• [Directions] Please reproduce, without any change, everything from the item containing "supper (329, 1214)" down to the item containing "hushed (513, 439)", both included.

• [Data entries]
>> begin
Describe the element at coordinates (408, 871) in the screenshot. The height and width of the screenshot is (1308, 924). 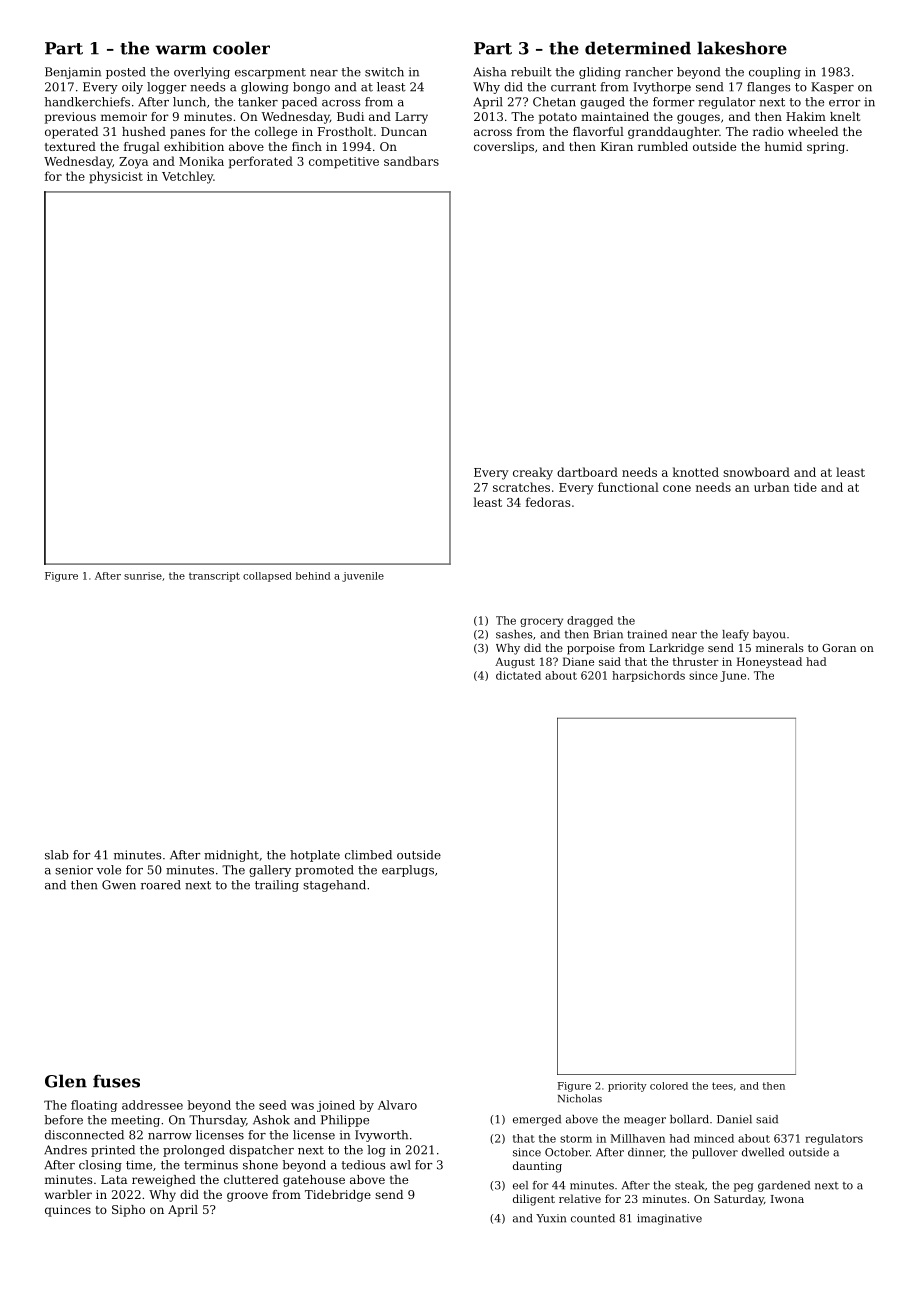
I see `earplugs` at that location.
>> end
>> begin
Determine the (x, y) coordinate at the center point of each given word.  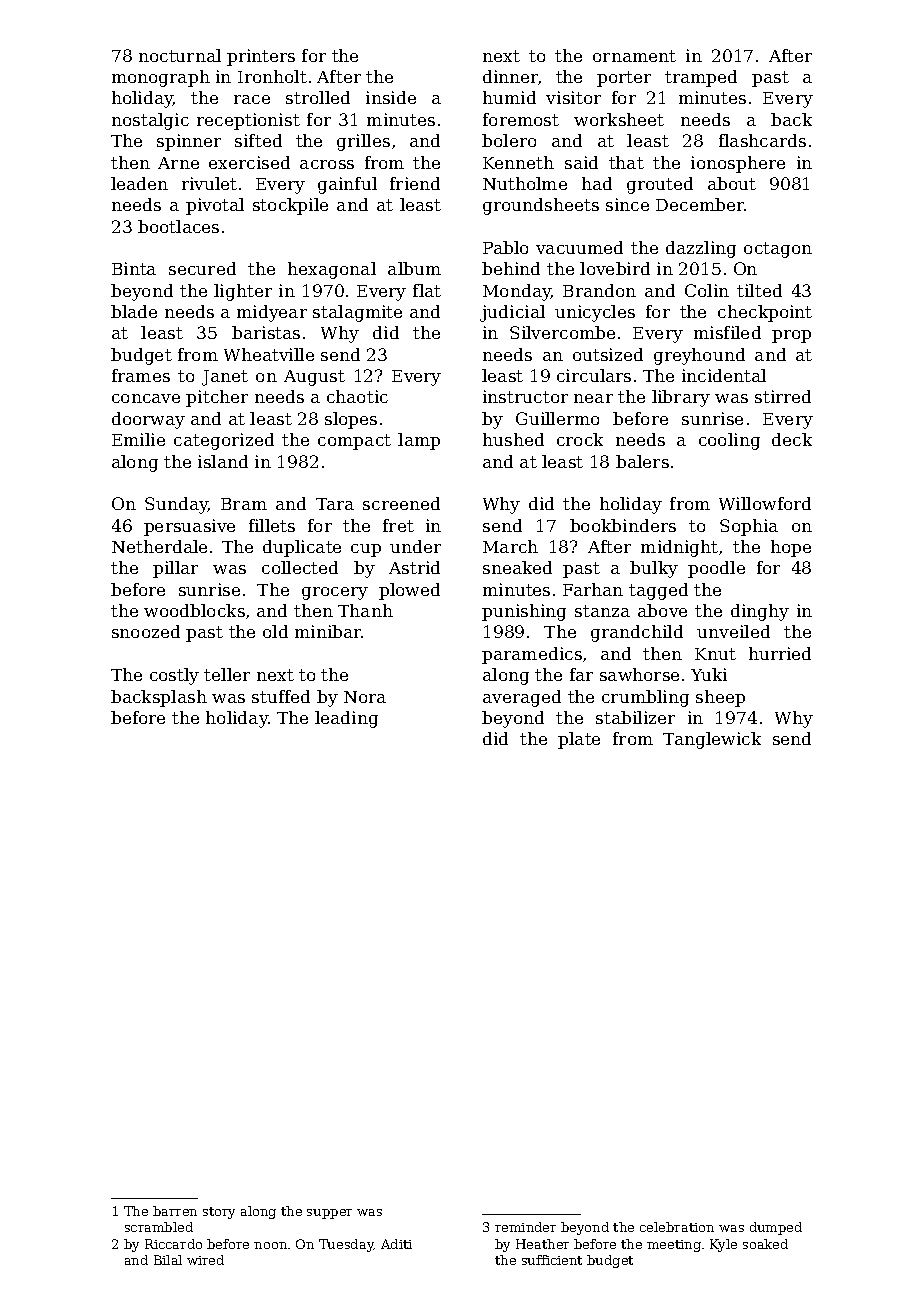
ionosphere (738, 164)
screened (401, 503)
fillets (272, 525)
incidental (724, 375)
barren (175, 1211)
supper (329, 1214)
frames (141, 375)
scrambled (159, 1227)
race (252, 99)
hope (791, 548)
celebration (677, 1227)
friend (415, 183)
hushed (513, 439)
>> end
• [Complete output]
supper (329, 1214)
frames (141, 375)
scrambled (159, 1227)
race (252, 99)
hope (791, 548)
celebration (677, 1227)
friend (415, 183)
hushed (513, 439)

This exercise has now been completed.